# [Work request]
Reproduce exactly, from the data that follows, the line with "J1 pin 2: N_10 -> GND", the line with "U4 pin X2: N_17 -> N_22", and every line that lies between them.

# [Given entries]
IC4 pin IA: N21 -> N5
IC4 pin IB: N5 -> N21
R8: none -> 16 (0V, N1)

--

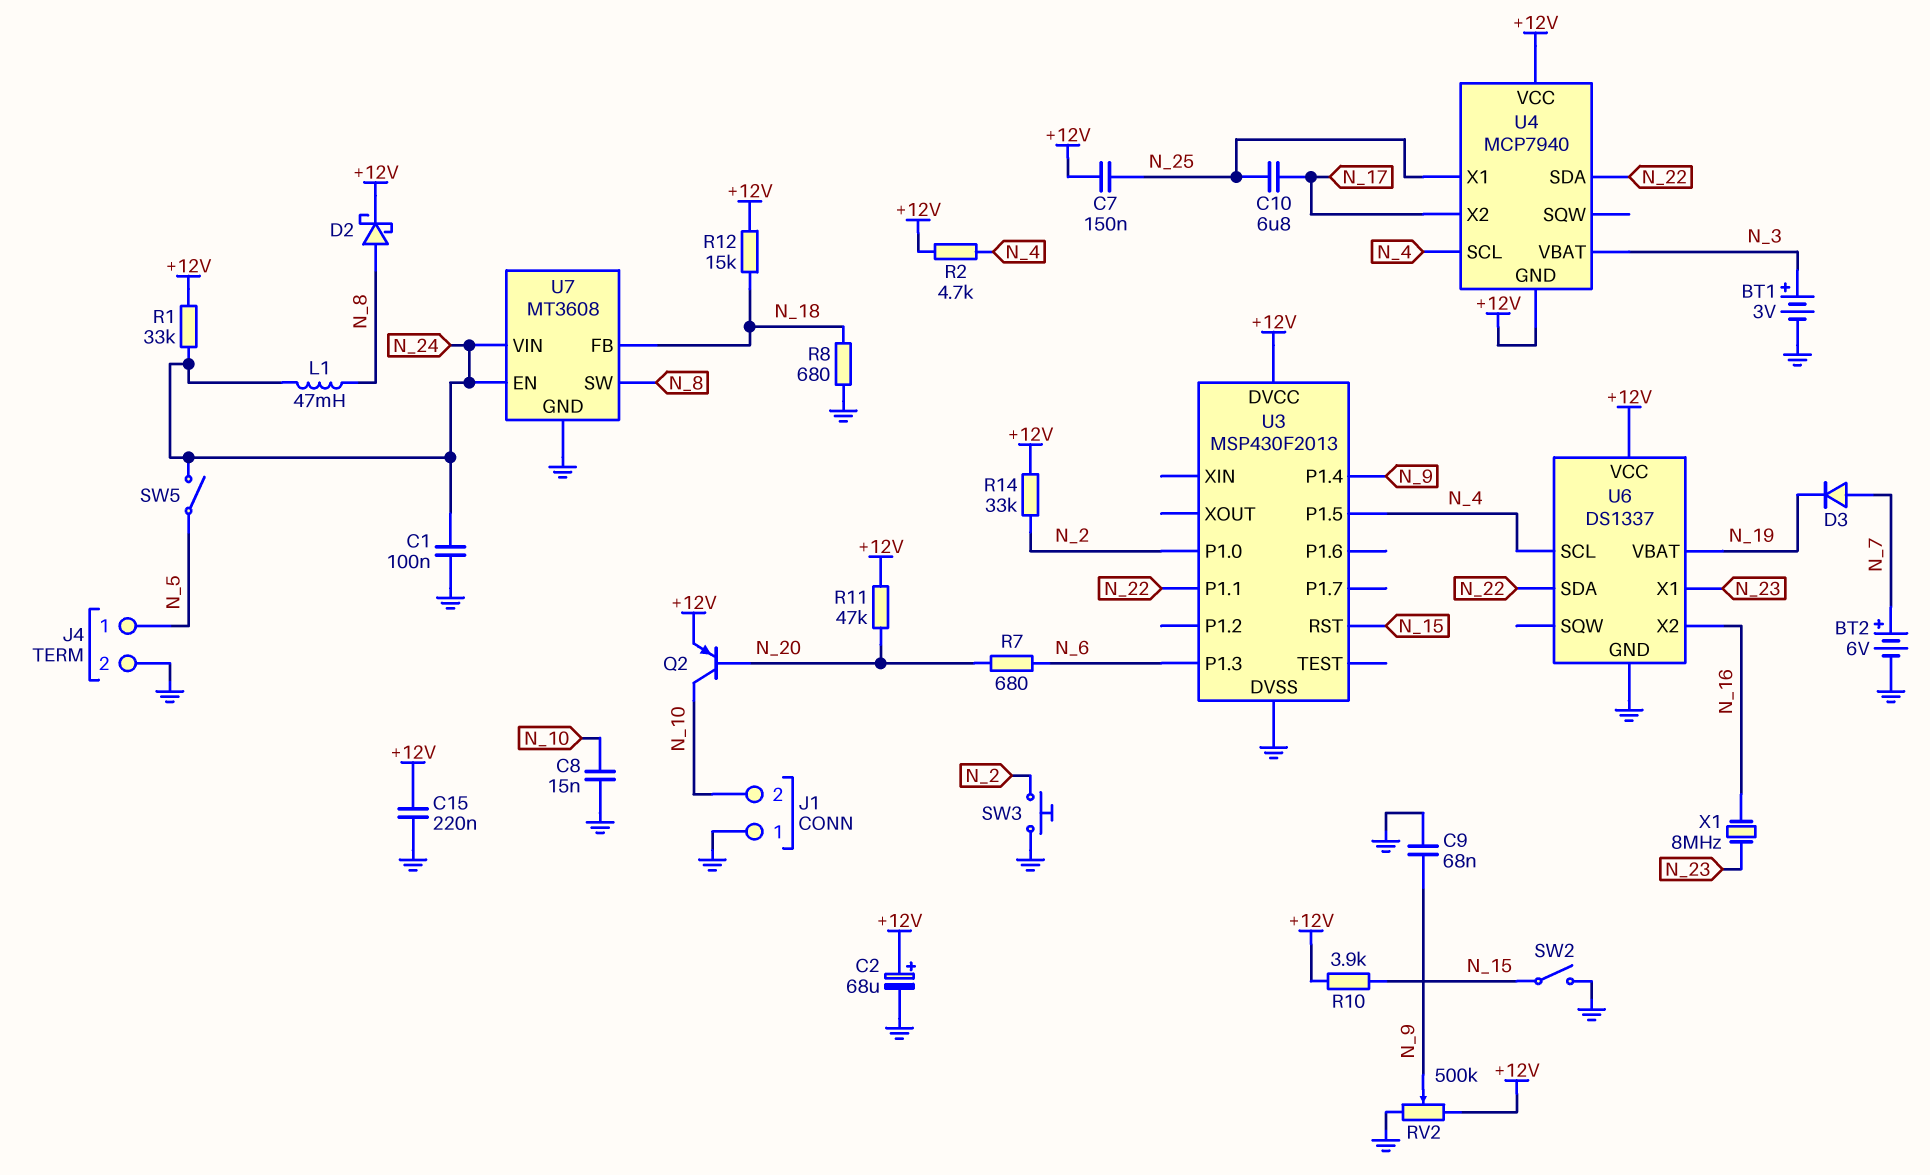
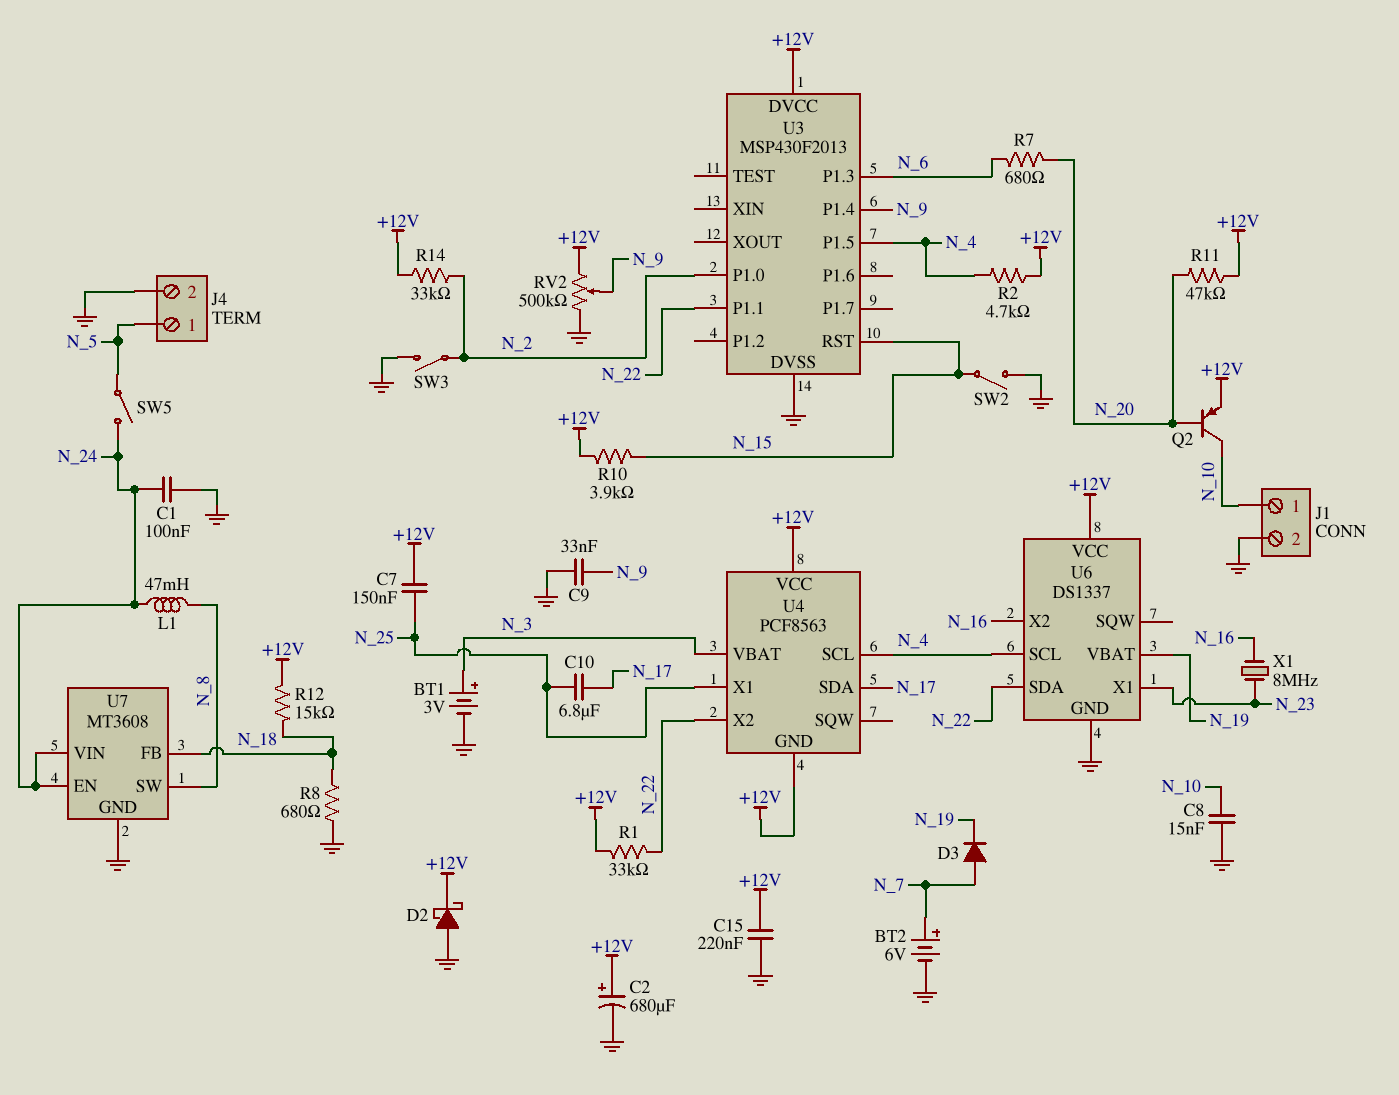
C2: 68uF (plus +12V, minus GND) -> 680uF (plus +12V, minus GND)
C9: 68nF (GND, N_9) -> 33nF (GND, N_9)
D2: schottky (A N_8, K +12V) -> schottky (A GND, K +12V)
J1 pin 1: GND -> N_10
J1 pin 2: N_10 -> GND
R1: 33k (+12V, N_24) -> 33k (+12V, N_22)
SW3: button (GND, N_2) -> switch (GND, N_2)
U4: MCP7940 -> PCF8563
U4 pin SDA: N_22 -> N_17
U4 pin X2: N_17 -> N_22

# [Result of the exercise]
J1 pin 2: N_10 -> GND
R1: 33k (+12V, N_24) -> 33k (+12V, N_22)
SW3: button (GND, N_2) -> switch (GND, N_2)
U4: MCP7940 -> PCF8563
U4 pin SDA: N_22 -> N_17
U4 pin X2: N_17 -> N_22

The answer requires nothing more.